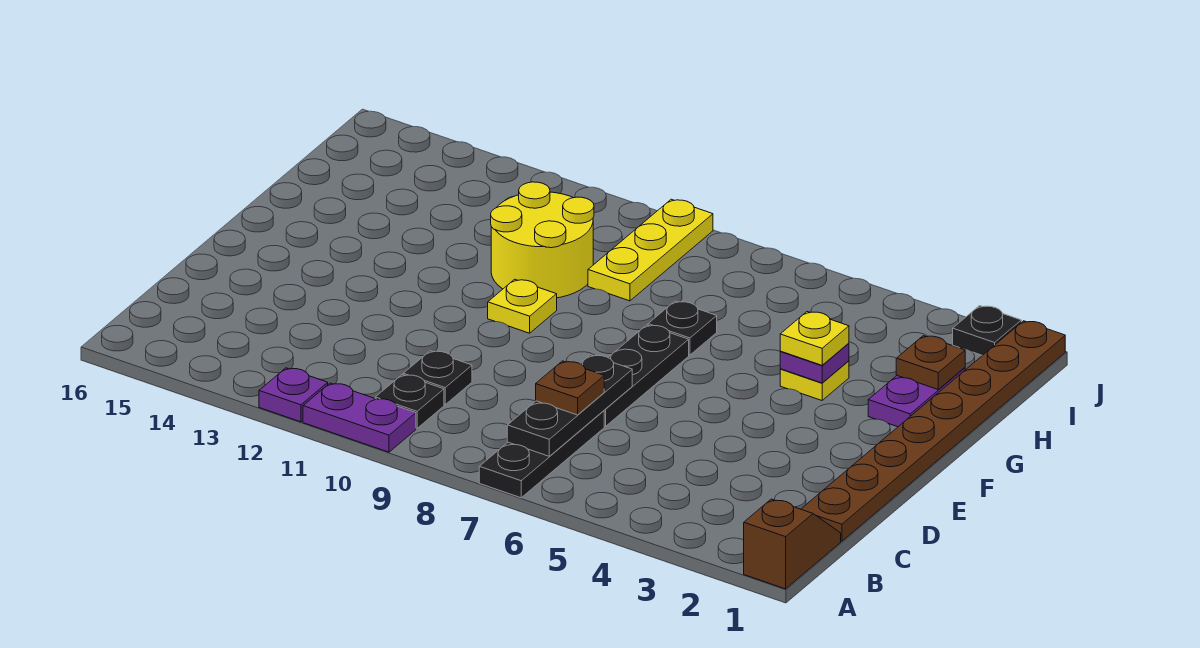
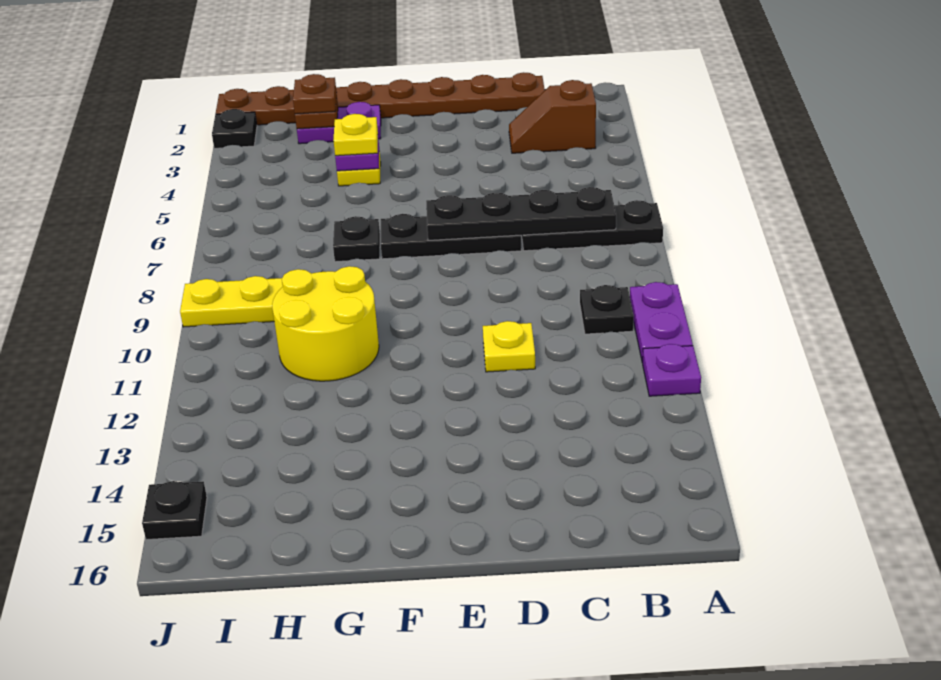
brown slope A1:B1 level 1 top A -> brown slope B3:C3 level 1 top B
black plate B7:D7 level 2 -> black plate B7:E7 level 2
brown plate C7 level 3 -> brown plate H2 level 3
black plate C10 level 1 -> black plate J15 level 1
yellow plate F10 level 1 -> yellow plate D11 level 1

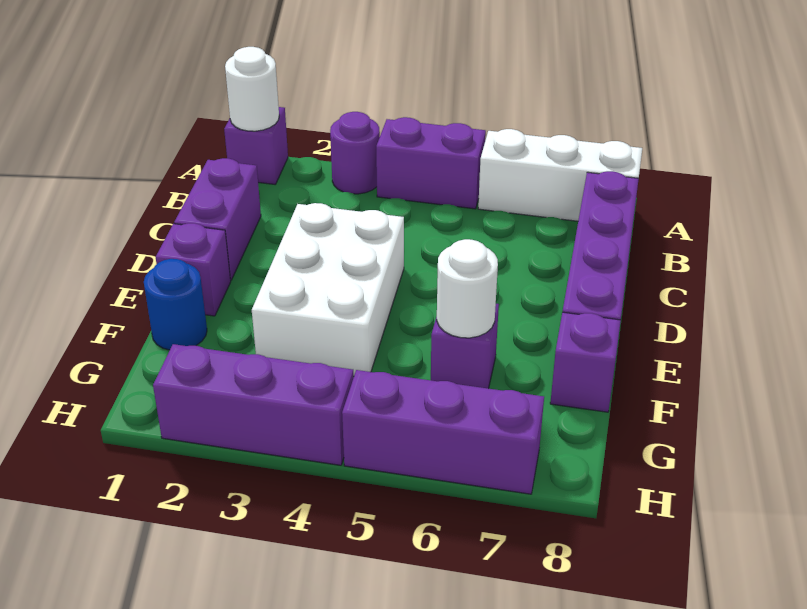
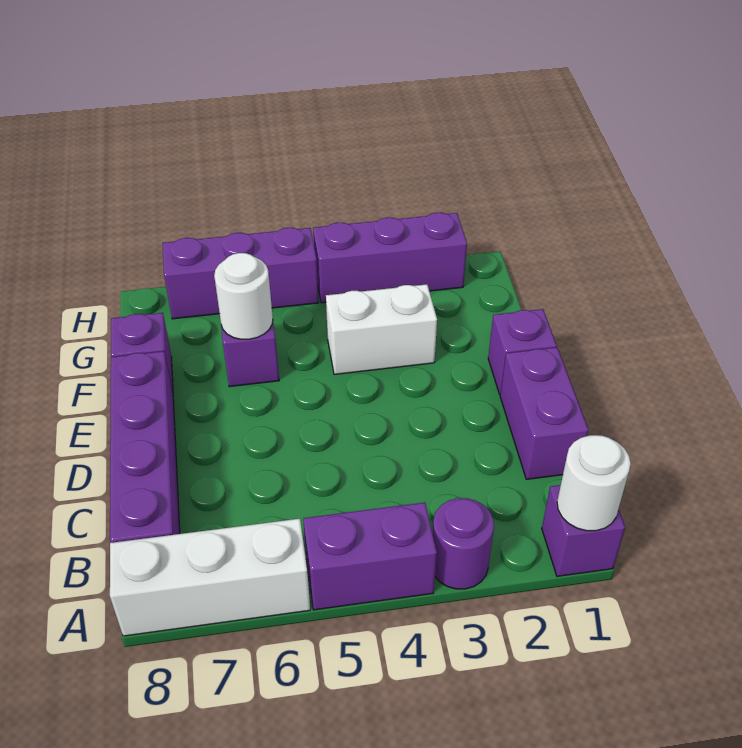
white brick D3:F4 level 1 -> white brick F3:F4 level 1
blue round brick F1 level 1 -> none

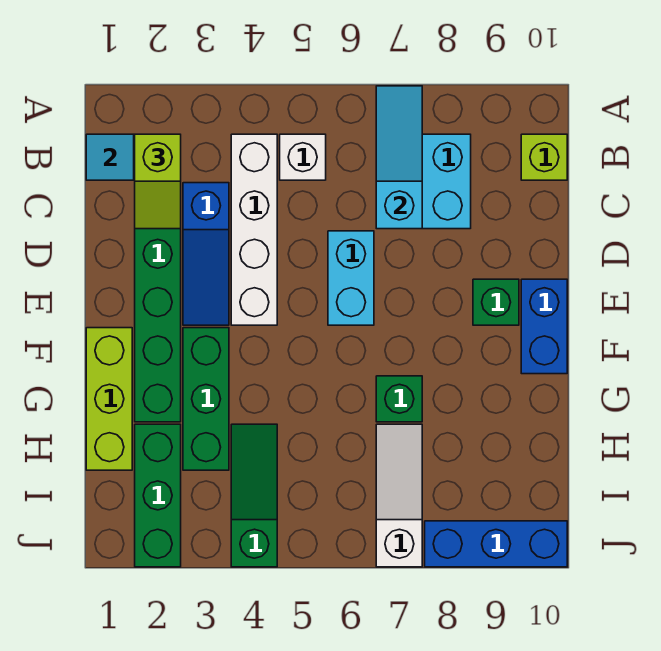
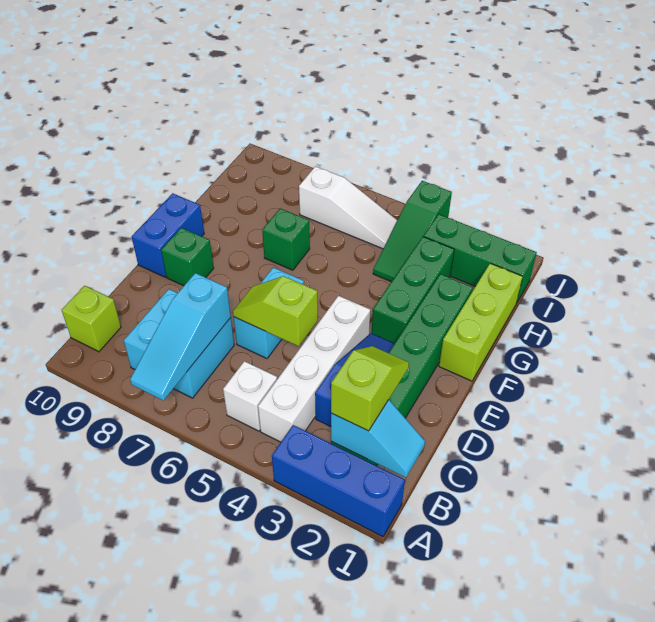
none -> lime slope D5:D6 level 2 top 5
green brick H2:J2 level 1 -> green brick I1:I3 level 1
white slope H7:J7 level 1 top J -> white slope I5:I7 level 1 top 7
blue brick J8:J10 level 1 -> blue brick A1:A3 level 1

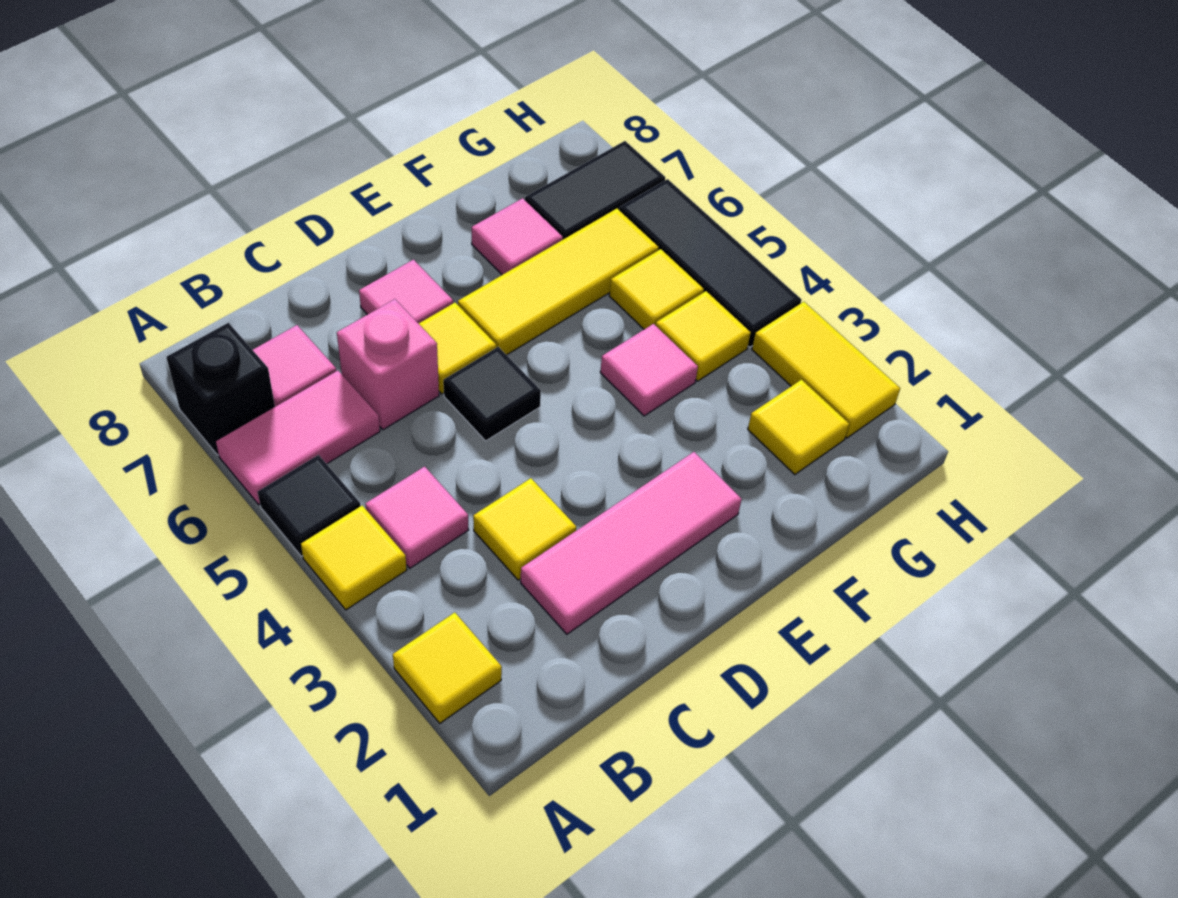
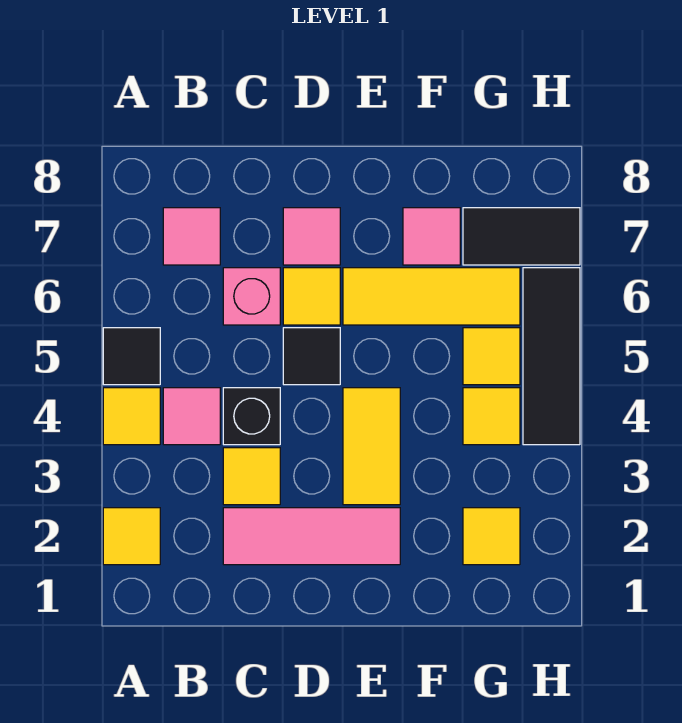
pink tile A6:B6 level 1 -> none
black brick A7 level 1 -> black brick C4 level 1
pink tile F4 level 1 -> none
yellow tile H2:H3 level 1 -> yellow tile E3:E4 level 1

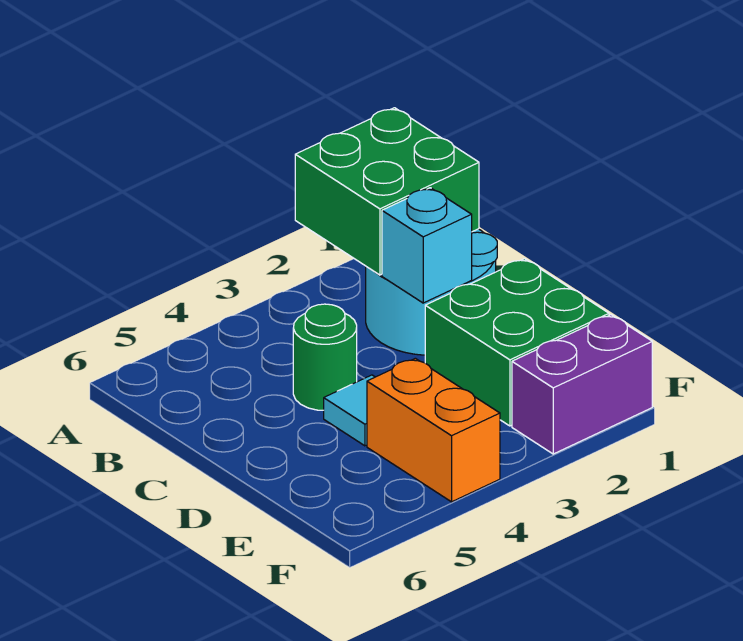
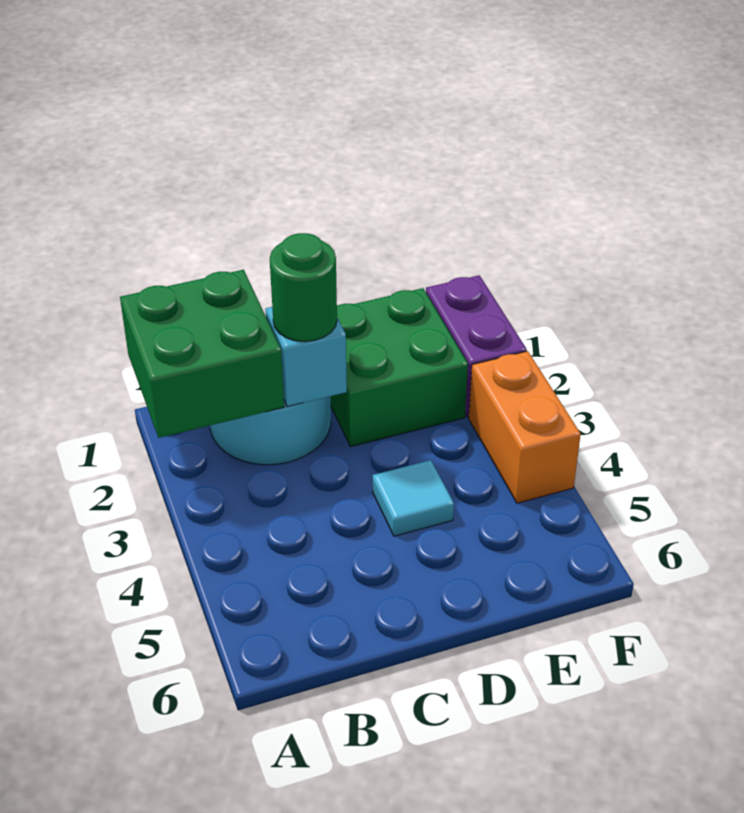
green round brick C4 level 1 -> green round brick C2 level 3
orange brick E4:F4 level 1 -> orange brick F3:F4 level 1

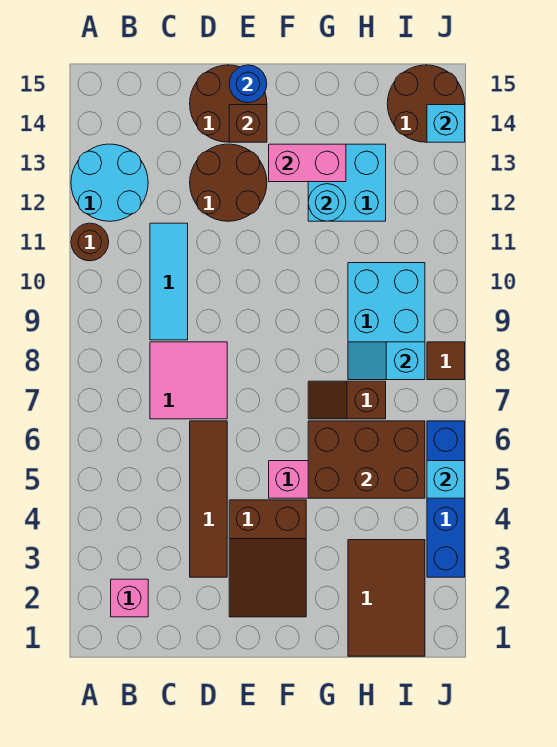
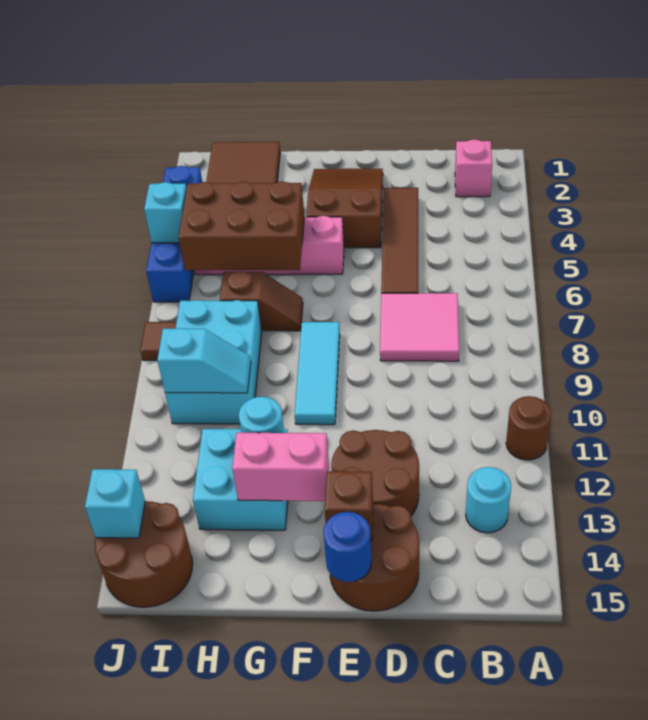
cyan round brick A12:B13 level 1 -> cyan round brick B13 level 1
cyan tile C9:C11 level 1 -> cyan tile F8:F10 level 1
cyan slope H8:I8 level 2 top I -> cyan slope H10:I10 level 2 top I

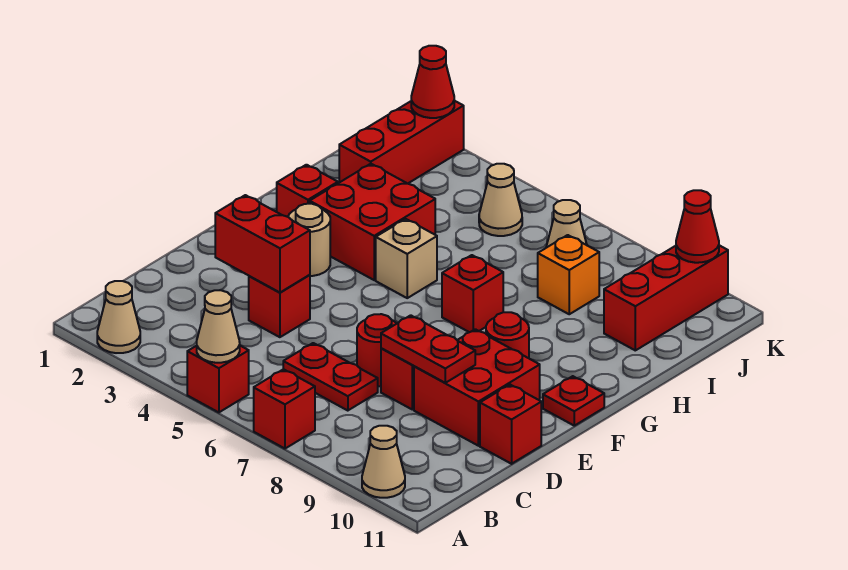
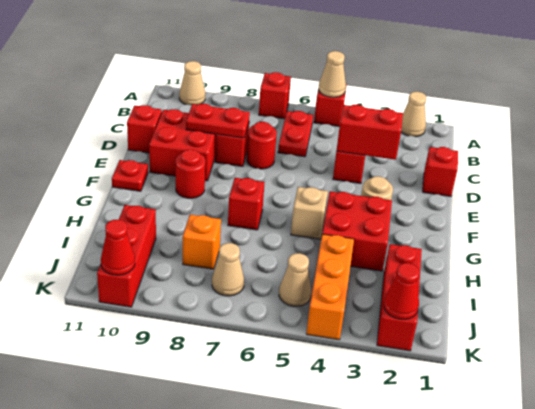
red plate C6:C7 level 1 -> red plate B6:C6 level 1
red brick G2 level 1 -> red brick D1 level 1
none -> orange brick I4:K4 level 1

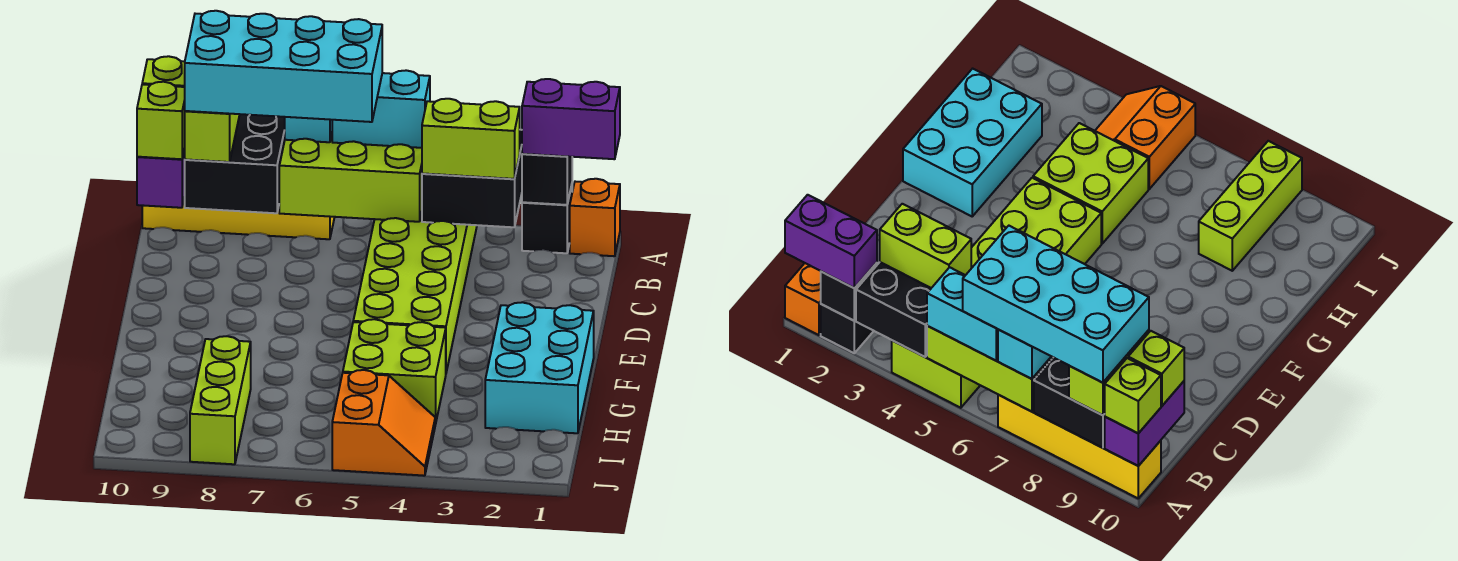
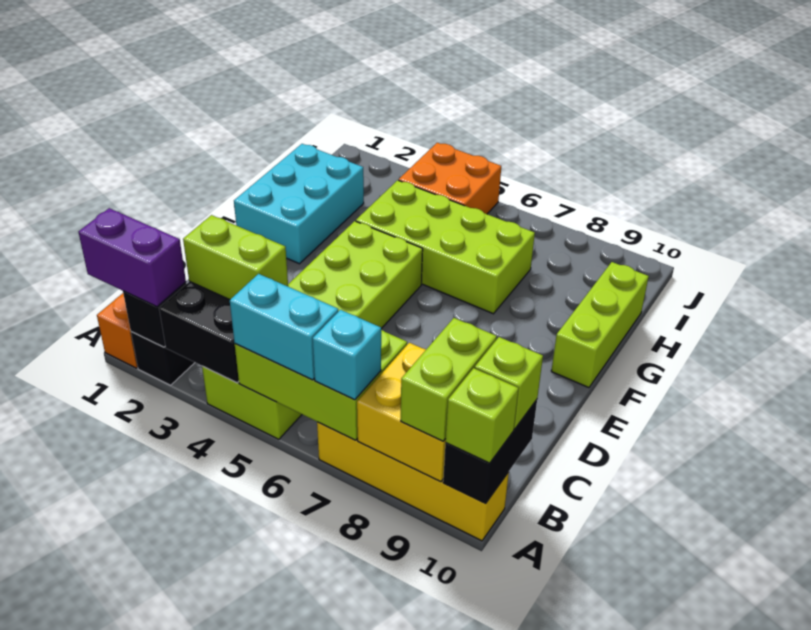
cyan brick A6:B9 level 4 -> none
black brick A8:B9 level 2 -> yellow brick A8:B9 level 2
purple brick A10:B10 level 2 -> black brick A10:B10 level 2
lime brick G4:H5 level 1 -> lime brick G4:H7 level 1
lime brick H8:J8 level 1 -> lime brick F10:H10 level 1
orange slope I4:J5 level 1 top 5 -> orange brick I4:J5 level 1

* Exercise directions
Output the listing exactly, without images.

* Answer to this problem
brown slope A1:B1 level 1 top A -> brown slope B3:C3 level 1 top B
black plate B7:D7 level 2 -> black plate B7:E7 level 2
brown plate C7 level 3 -> brown plate H2 level 3
black plate C10 level 1 -> black plate J15 level 1
yellow plate F10 level 1 -> yellow plate D11 level 1

white brick D3:F4 level 1 -> white brick F3:F4 level 1
blue round brick F1 level 1 -> none

none -> lime slope D5:D6 level 2 top 5
green brick H2:J2 level 1 -> green brick I1:I3 level 1
white slope H7:J7 level 1 top J -> white slope I5:I7 level 1 top 7
blue brick J8:J10 level 1 -> blue brick A1:A3 level 1

pink tile A6:B6 level 1 -> none
black brick A7 level 1 -> black brick C4 level 1
pink tile F4 level 1 -> none
yellow tile H2:H3 level 1 -> yellow tile E3:E4 level 1

green round brick C4 level 1 -> green round brick C2 level 3
orange brick E4:F4 level 1 -> orange brick F3:F4 level 1

cyan round brick A12:B13 level 1 -> cyan round brick B13 level 1
cyan tile C9:C11 level 1 -> cyan tile F8:F10 level 1
cyan slope H8:I8 level 2 top I -> cyan slope H10:I10 level 2 top I

red plate C6:C7 level 1 -> red plate B6:C6 level 1
red brick G2 level 1 -> red brick D1 level 1
none -> orange brick I4:K4 level 1

cyan brick A6:B9 level 4 -> none
black brick A8:B9 level 2 -> yellow brick A8:B9 level 2
purple brick A10:B10 level 2 -> black brick A10:B10 level 2
lime brick G4:H5 level 1 -> lime brick G4:H7 level 1
lime brick H8:J8 level 1 -> lime brick F10:H10 level 1
orange slope I4:J5 level 1 top 5 -> orange brick I4:J5 level 1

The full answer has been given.